Stored data: Begin

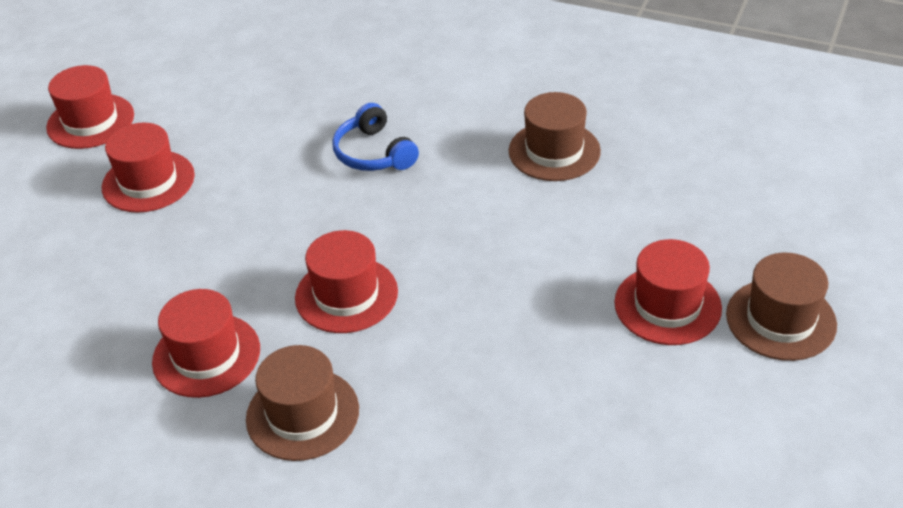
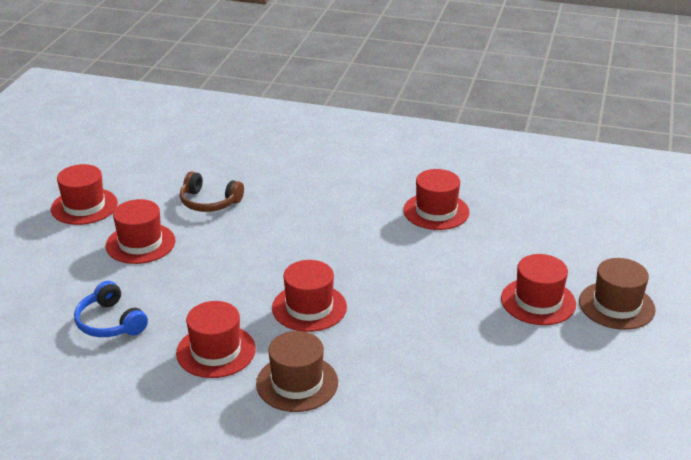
camera: 10 degrees left, 10 degrees down
blue headphones [332,103,419,171] -> blue headphones moved to [74,281,148,337]
brown hat [509,92,601,181] -> red hat [403,169,470,230]
none -> brown headphones [180,171,244,212]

Stored data: End

The task | Copy all the lines of data exactly as they appear, dropping any images.

Solution for this exercise |
camera: 10 degrees left, 10 degrees down
blue headphones [332,103,419,171] -> blue headphones moved to [74,281,148,337]
brown hat [509,92,601,181] -> red hat [403,169,470,230]
none -> brown headphones [180,171,244,212]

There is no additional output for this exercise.